## Records provided
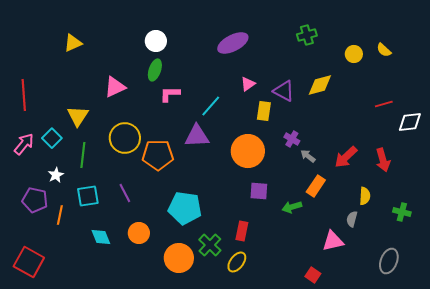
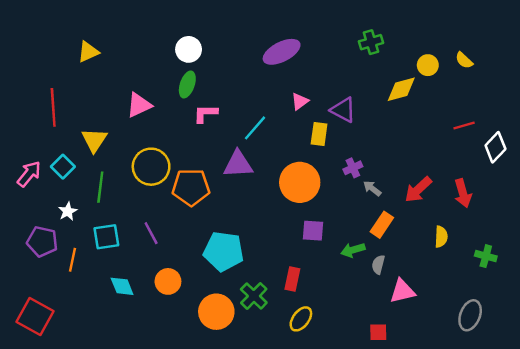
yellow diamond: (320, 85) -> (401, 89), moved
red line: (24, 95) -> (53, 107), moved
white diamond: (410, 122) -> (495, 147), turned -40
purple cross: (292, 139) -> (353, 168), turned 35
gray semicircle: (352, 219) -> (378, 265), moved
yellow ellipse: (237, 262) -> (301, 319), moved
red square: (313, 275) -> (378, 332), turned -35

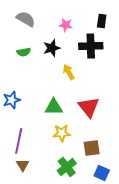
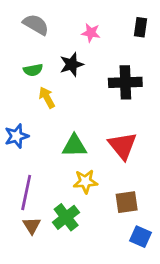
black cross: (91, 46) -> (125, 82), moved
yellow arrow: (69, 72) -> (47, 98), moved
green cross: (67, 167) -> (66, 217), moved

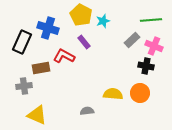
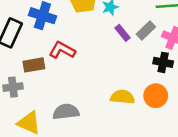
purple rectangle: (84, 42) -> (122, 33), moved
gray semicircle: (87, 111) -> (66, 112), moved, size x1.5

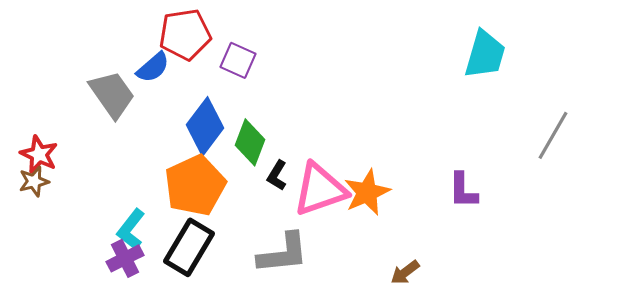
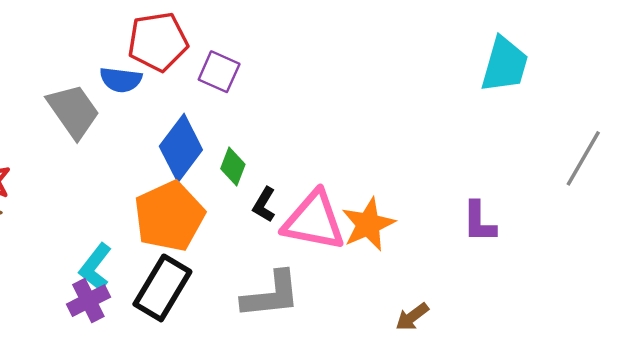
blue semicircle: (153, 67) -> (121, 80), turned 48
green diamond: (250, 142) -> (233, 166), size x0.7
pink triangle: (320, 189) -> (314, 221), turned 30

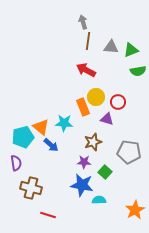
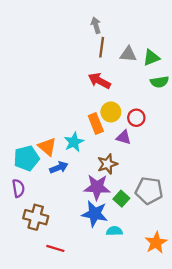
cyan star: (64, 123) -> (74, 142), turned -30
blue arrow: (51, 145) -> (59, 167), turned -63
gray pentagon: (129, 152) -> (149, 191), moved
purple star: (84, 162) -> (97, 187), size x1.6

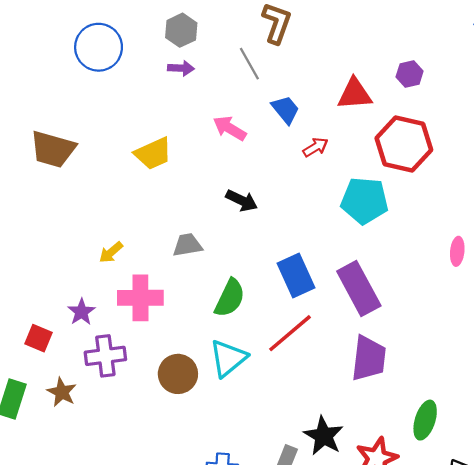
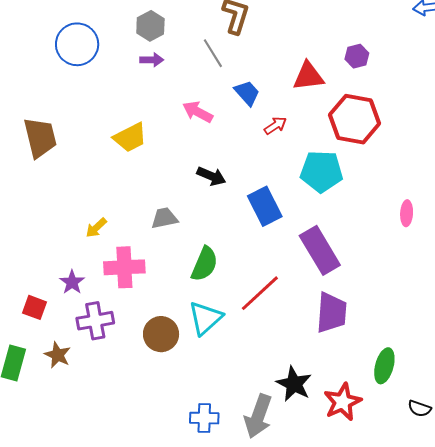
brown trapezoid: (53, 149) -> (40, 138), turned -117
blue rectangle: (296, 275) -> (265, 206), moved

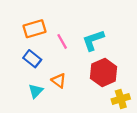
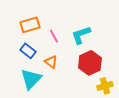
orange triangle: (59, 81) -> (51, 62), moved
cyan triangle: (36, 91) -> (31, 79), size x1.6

## About this exercise
Starting at the line with "blue rectangle: (296, 275)", transcribe the listing above exactly through its last line. No picture belongs in the transcription.

## Response area
blue rectangle: (296, 275) -> (265, 206), moved

orange triangle: (59, 81) -> (51, 62), moved
cyan triangle: (36, 91) -> (31, 79), size x1.6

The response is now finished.